## Exercise
Return every line below as is, leaving out the pictures.

┄┄┄┄┄┄┄┄┄┄┄┄┄┄┄┄┄┄┄┄

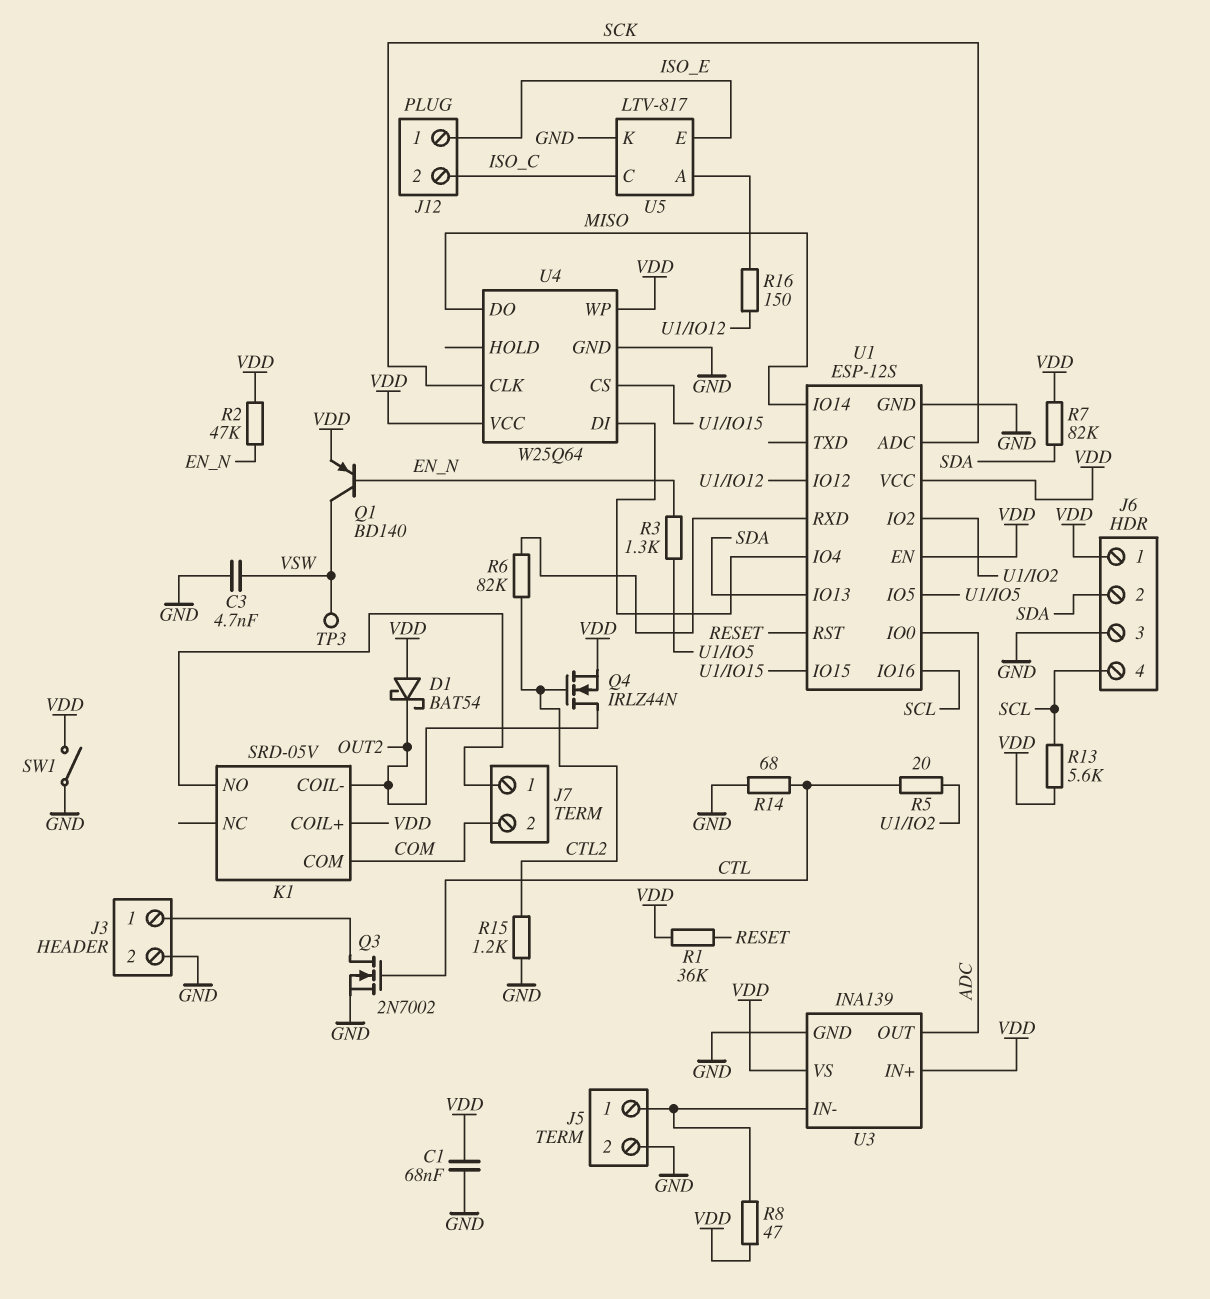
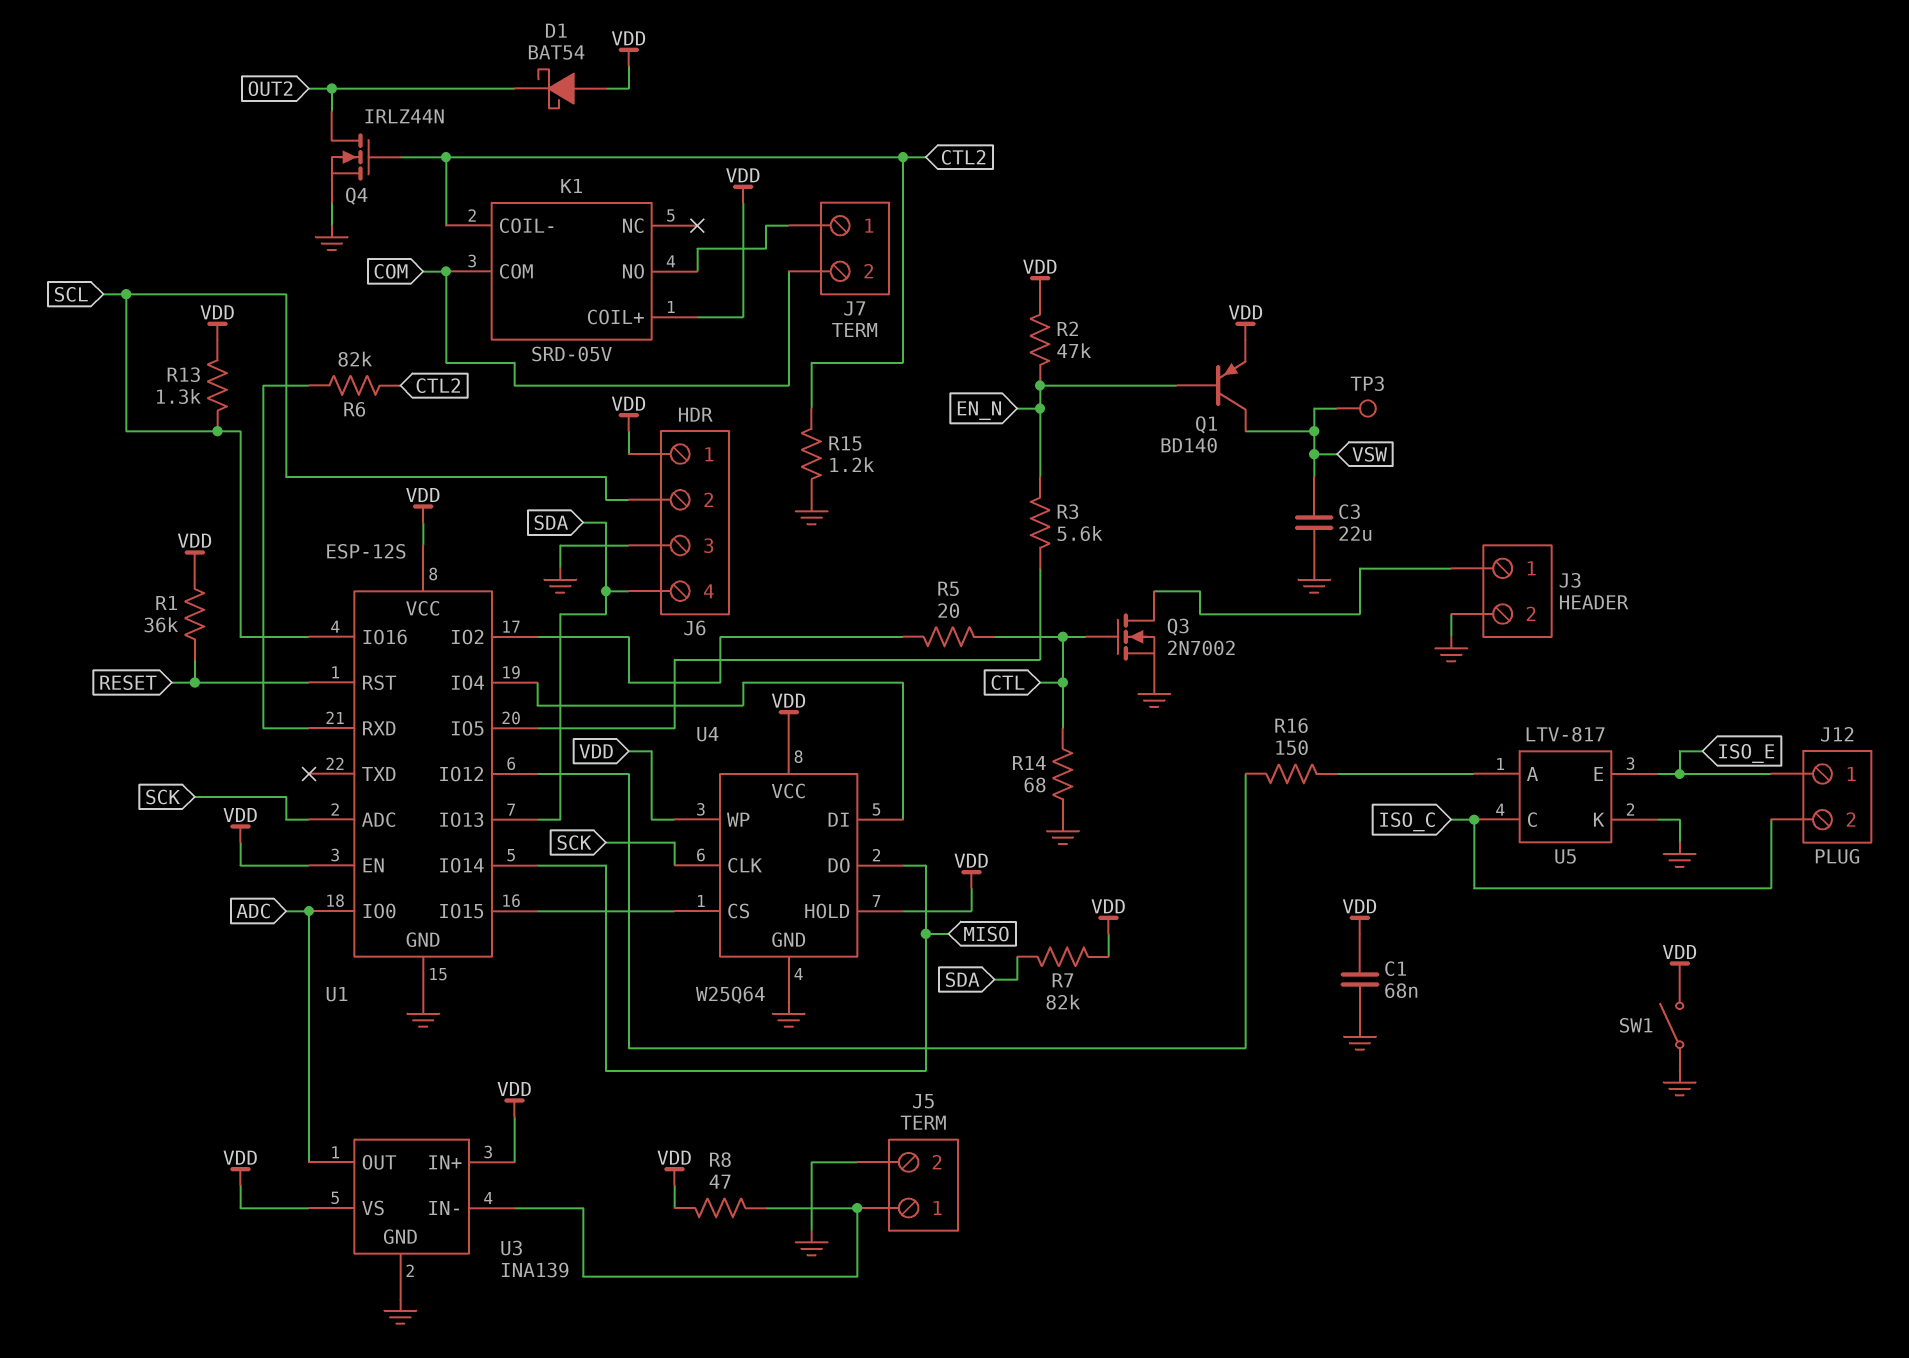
C3: 4.7nF (GND, VSW) -> 22uF (GND, VSW)
J6 pin 2: SDA -> SCL
J6 pin 4: SCL -> SDA
K1 pin COIL-: OUT2 -> CTL2
Q4: NMOS IRLZ44N (G CTL2, D OUT2, S VDD) -> NMOS IRLZ44N (G CTL2, D OUT2, S GND)
R3: 1.3k (EN_N, U1/IO5) -> 5.6k (EN_N, U1/IO5)
R13: 5.6k (SCL, VDD) -> 1.3k (SCL, VDD)
U4 pin HOLD: none -> VDD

┄┄┄┄┄┄┄┄┄┄┄┄┄┄┄┄┄┄┄┄

## Output
C3: 4.7nF (GND, VSW) -> 22uF (GND, VSW)
J6 pin 2: SDA -> SCL
J6 pin 4: SCL -> SDA
K1 pin COIL-: OUT2 -> CTL2
Q4: NMOS IRLZ44N (G CTL2, D OUT2, S VDD) -> NMOS IRLZ44N (G CTL2, D OUT2, S GND)
R3: 1.3k (EN_N, U1/IO5) -> 5.6k (EN_N, U1/IO5)
R13: 5.6k (SCL, VDD) -> 1.3k (SCL, VDD)
U4 pin HOLD: none -> VDD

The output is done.